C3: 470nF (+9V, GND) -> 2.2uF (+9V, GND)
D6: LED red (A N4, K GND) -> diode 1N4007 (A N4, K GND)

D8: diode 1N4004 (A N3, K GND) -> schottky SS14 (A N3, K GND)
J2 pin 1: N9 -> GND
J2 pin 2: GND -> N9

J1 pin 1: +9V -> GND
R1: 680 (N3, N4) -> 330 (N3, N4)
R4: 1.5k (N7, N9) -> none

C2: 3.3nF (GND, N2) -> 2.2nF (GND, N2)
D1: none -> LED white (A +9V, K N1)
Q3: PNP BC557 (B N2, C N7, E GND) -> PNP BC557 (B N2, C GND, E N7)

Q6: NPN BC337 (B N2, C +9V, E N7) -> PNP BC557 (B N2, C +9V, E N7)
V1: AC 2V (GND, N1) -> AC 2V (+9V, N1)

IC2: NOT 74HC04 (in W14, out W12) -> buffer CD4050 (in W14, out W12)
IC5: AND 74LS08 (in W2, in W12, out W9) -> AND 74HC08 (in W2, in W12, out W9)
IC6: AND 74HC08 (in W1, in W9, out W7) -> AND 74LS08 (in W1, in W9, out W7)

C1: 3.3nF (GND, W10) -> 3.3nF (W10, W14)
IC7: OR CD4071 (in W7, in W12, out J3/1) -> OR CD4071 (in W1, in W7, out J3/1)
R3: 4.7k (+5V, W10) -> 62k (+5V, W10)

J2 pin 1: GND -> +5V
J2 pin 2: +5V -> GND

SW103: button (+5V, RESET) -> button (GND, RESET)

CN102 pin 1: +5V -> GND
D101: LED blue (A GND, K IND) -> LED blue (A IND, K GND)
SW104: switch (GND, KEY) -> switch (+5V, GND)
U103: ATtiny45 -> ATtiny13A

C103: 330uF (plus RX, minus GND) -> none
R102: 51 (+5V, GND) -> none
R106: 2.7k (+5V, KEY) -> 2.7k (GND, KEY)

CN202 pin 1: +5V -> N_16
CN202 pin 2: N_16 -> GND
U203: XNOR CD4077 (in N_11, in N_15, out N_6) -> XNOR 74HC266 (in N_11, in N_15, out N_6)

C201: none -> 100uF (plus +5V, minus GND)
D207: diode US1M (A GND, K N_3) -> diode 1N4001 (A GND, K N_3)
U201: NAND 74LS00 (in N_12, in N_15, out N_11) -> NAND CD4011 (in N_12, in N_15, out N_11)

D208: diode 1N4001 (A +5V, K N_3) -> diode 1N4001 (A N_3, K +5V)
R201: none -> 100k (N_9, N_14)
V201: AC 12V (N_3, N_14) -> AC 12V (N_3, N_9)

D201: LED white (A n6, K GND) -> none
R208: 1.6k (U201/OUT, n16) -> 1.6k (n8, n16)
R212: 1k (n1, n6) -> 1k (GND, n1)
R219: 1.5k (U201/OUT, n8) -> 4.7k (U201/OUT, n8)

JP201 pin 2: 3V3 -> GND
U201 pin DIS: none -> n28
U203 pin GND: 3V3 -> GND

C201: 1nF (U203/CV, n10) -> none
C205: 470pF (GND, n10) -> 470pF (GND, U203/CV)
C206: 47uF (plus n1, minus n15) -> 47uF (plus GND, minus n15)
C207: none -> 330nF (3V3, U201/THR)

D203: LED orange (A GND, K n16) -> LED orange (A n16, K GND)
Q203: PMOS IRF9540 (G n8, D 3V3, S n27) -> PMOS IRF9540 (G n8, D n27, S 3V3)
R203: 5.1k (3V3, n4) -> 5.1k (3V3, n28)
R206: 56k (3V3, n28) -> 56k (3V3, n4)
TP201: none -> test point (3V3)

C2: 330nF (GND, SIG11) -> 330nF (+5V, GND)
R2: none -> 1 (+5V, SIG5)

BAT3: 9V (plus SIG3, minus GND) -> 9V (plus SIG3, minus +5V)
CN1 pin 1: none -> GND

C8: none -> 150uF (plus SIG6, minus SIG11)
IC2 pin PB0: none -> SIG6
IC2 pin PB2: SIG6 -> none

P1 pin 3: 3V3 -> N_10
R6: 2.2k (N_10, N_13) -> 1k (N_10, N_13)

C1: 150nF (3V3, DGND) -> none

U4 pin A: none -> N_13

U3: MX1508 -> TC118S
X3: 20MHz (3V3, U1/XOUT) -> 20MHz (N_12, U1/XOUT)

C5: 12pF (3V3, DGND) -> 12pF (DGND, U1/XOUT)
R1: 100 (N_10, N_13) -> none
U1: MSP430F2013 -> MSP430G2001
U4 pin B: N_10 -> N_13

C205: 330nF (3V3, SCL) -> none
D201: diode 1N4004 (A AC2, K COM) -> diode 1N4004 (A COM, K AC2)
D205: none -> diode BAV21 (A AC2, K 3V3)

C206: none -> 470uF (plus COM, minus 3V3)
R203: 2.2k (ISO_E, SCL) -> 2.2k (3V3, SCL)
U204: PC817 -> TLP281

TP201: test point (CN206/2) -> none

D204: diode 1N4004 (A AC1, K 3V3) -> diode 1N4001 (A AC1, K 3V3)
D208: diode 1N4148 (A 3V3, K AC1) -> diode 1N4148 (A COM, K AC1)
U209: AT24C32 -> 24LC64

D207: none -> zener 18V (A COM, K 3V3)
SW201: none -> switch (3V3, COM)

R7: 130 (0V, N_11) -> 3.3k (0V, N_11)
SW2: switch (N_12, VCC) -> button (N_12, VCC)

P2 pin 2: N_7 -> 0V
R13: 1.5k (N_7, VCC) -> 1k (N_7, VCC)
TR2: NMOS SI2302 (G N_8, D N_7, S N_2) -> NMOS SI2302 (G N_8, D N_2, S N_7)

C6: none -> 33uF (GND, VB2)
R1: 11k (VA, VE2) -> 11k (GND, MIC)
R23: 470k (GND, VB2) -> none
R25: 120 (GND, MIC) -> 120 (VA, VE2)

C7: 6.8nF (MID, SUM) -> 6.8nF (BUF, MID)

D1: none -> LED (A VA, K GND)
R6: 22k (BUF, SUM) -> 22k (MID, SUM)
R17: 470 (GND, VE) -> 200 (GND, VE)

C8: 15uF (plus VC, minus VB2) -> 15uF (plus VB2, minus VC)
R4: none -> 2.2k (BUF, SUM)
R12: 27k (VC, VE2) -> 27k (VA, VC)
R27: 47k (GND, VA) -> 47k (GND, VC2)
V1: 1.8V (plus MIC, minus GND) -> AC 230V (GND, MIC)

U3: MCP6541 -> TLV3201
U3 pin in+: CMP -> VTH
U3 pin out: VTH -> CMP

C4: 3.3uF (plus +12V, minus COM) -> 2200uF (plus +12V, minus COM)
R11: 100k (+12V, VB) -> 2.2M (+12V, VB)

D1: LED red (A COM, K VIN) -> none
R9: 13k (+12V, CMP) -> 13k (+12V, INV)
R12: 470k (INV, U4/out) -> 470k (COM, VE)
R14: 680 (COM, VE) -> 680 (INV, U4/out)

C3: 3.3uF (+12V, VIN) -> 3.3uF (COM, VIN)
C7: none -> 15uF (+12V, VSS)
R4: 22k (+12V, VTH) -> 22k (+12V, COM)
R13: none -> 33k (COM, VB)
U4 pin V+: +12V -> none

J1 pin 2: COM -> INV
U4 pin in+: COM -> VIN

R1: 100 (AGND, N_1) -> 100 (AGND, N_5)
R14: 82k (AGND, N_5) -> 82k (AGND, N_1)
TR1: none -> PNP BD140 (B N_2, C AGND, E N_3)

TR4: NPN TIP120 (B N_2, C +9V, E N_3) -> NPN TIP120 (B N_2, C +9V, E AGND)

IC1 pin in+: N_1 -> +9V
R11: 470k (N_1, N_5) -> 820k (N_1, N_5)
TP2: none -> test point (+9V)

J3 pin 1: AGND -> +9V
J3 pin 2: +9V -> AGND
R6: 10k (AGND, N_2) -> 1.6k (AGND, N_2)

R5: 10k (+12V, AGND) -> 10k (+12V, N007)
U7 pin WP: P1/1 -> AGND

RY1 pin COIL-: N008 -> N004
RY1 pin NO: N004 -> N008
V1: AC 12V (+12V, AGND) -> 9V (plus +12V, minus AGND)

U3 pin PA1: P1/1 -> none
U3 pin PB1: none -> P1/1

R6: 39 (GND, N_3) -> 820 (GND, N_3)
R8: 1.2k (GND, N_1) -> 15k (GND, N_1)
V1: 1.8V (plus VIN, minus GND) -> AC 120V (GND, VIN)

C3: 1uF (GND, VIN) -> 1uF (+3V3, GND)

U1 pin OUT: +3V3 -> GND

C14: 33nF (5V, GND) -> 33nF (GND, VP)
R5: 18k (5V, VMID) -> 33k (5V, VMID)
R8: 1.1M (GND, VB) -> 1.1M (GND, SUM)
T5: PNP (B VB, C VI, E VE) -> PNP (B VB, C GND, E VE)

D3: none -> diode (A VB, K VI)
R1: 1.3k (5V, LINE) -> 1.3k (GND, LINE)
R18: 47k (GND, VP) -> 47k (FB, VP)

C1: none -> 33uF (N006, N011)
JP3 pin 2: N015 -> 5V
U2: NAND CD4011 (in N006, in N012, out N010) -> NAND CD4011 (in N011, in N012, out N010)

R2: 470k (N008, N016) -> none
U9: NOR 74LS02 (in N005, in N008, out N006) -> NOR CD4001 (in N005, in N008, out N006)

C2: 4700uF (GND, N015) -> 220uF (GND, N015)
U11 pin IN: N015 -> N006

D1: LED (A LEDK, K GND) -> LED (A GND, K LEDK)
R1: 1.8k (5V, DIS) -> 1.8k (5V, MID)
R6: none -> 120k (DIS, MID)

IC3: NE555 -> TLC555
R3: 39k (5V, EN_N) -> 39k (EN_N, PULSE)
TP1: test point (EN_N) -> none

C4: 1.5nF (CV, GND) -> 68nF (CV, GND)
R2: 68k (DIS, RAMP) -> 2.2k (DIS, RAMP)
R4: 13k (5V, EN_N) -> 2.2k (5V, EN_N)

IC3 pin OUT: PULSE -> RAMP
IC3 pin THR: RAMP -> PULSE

· · · · · · ·

Aim of the task: Set down again, word for word, the stretch of records from the line with "TP201: none -> test point (3V3)" to the line with "C206: none -> 470uF (plus COM, minus 3V3)", both of those lines included.

Written response:
TP201: none -> test point (3V3)

C2: 330nF (GND, SIG11) -> 330nF (+5V, GND)
R2: none -> 1 (+5V, SIG5)

BAT3: 9V (plus SIG3, minus GND) -> 9V (plus SIG3, minus +5V)
CN1 pin 1: none -> GND

C8: none -> 150uF (plus SIG6, minus SIG11)
IC2 pin PB0: none -> SIG6
IC2 pin PB2: SIG6 -> none

P1 pin 3: 3V3 -> N_10
R6: 2.2k (N_10, N_13) -> 1k (N_10, N_13)

C1: 150nF (3V3, DGND) -> none

U4 pin A: none -> N_13

U3: MX1508 -> TC118S
X3: 20MHz (3V3, U1/XOUT) -> 20MHz (N_12, U1/XOUT)

C5: 12pF (3V3, DGND) -> 12pF (DGND, U1/XOUT)
R1: 100 (N_10, N_13) -> none
U1: MSP430F2013 -> MSP430G2001
U4 pin B: N_10 -> N_13

C205: 330nF (3V3, SCL) -> none
D201: diode 1N4004 (A AC2, K COM) -> diode 1N4004 (A COM, K AC2)
D205: none -> diode BAV21 (A AC2, K 3V3)

C206: none -> 470uF (plus COM, minus 3V3)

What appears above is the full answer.